------ DATA RECORDS ------
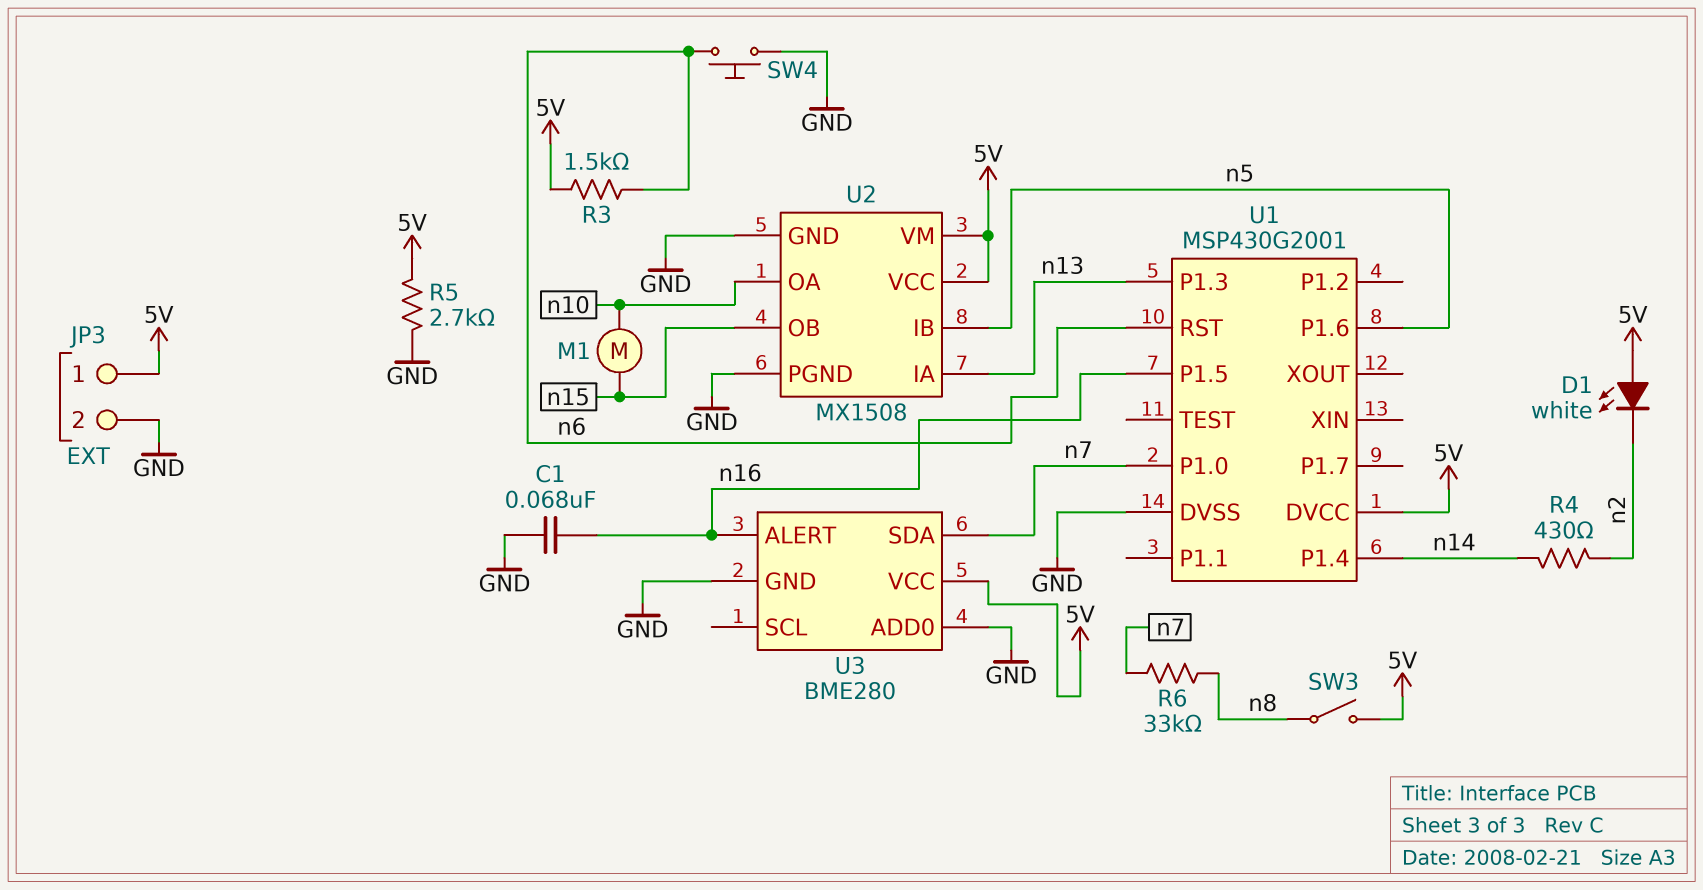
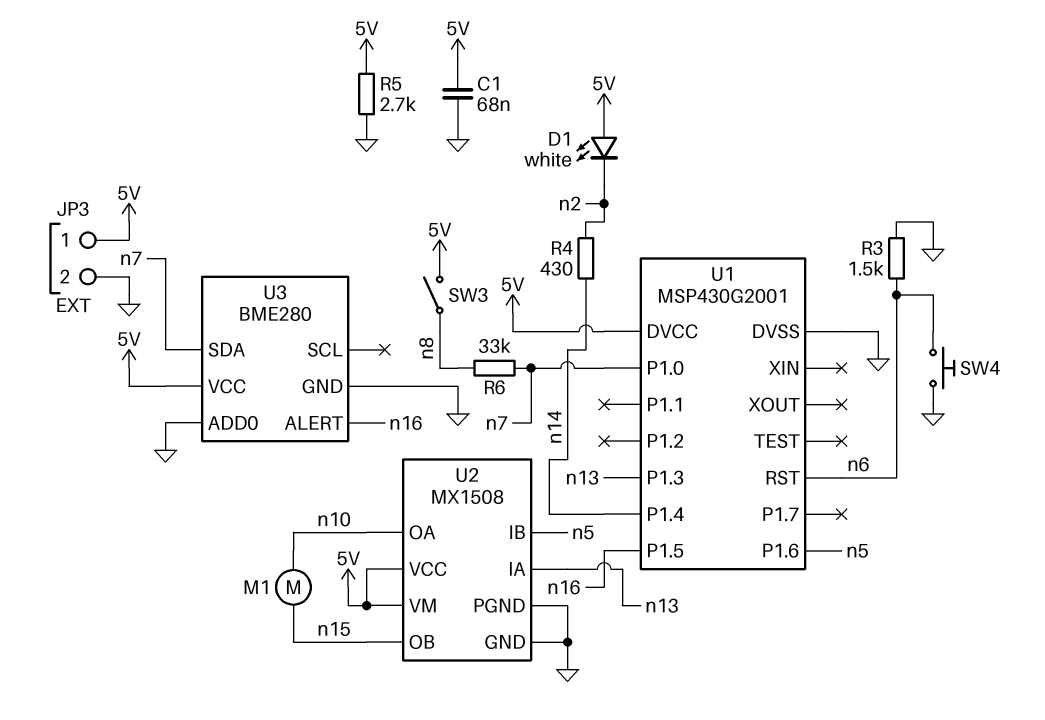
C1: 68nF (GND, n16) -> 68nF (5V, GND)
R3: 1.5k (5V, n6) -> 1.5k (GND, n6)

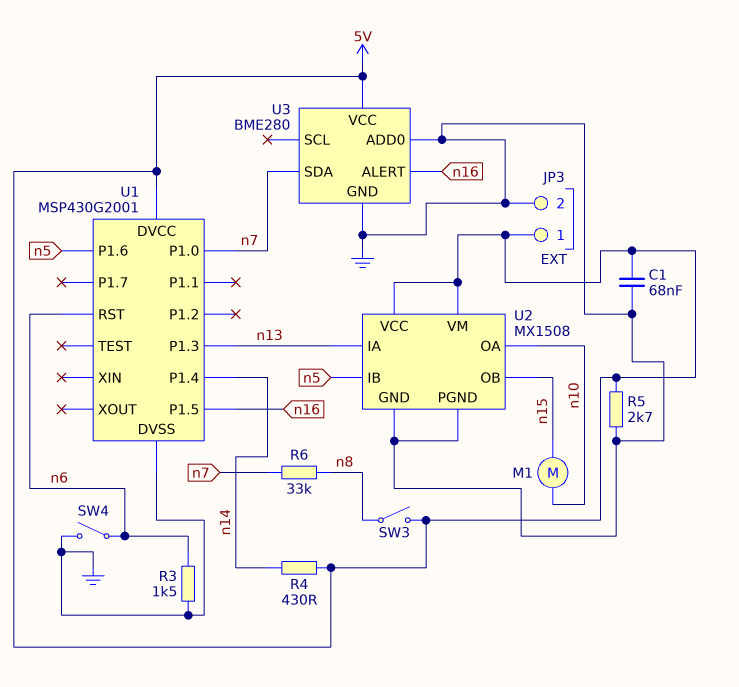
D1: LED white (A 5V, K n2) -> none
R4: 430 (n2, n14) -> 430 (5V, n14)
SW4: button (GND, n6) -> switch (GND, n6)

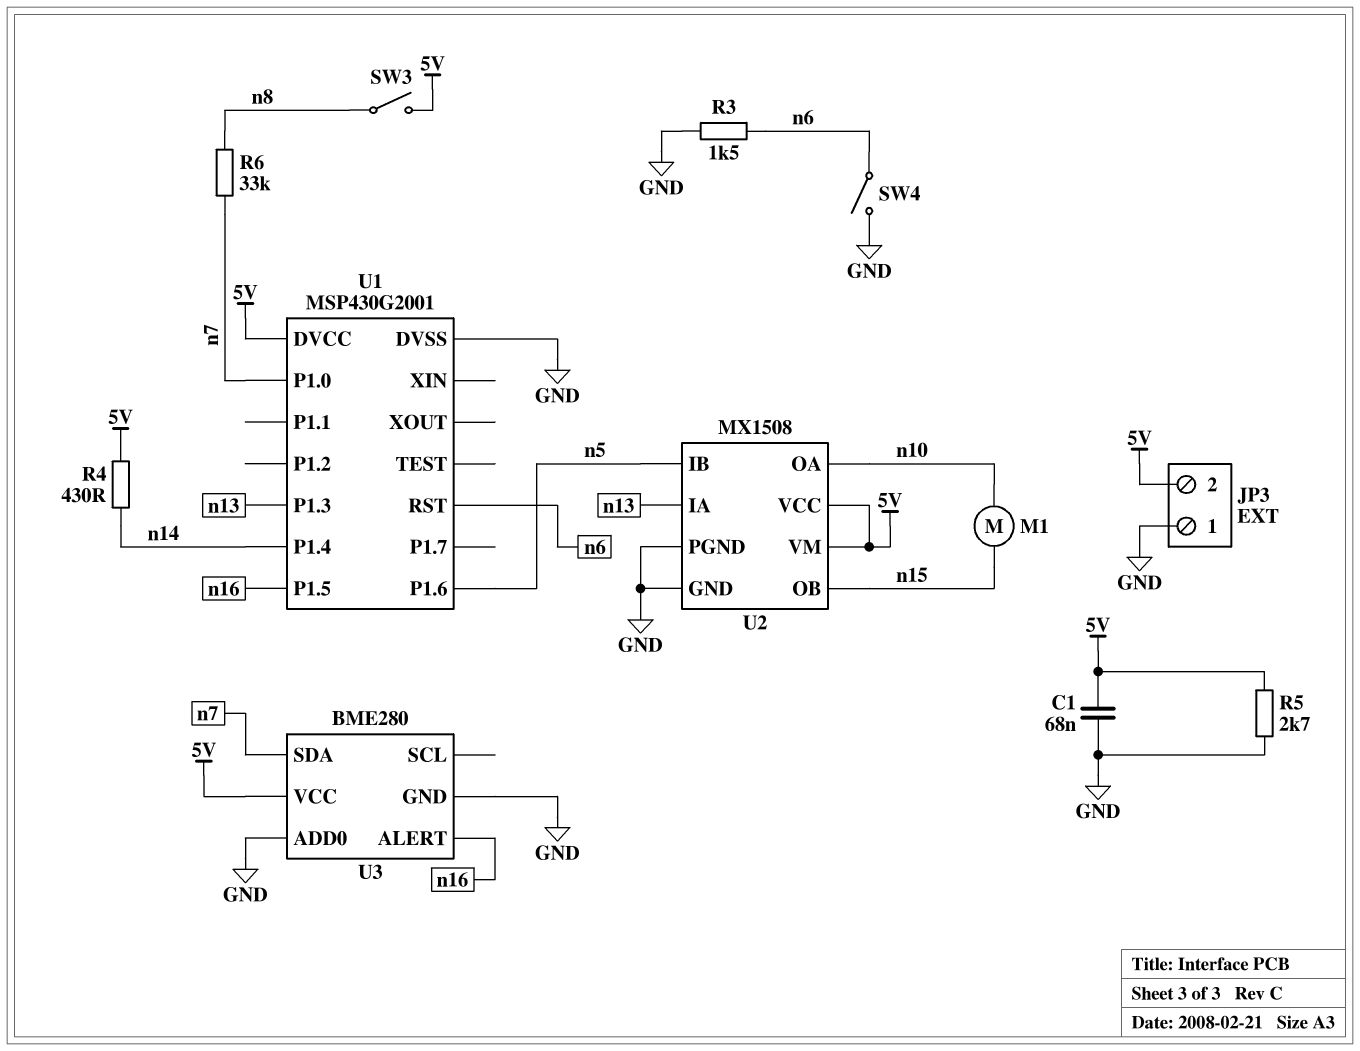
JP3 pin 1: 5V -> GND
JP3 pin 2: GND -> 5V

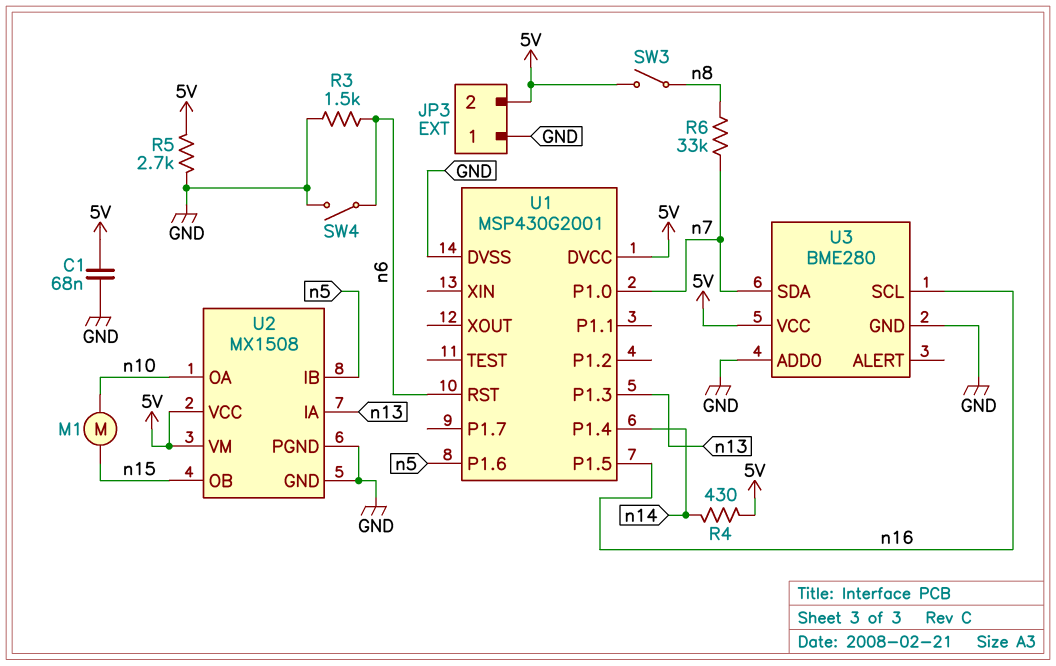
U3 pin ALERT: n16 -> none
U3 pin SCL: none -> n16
------
Reproduce the material exactly; keep pictures out.

TASK ANSWER -
C1: 68nF (GND, n16) -> 68nF (5V, GND)
R3: 1.5k (5V, n6) -> 1.5k (GND, n6)

D1: LED white (A 5V, K n2) -> none
R4: 430 (n2, n14) -> 430 (5V, n14)
SW4: button (GND, n6) -> switch (GND, n6)

JP3 pin 1: 5V -> GND
JP3 pin 2: GND -> 5V

U3 pin ALERT: n16 -> none
U3 pin SCL: none -> n16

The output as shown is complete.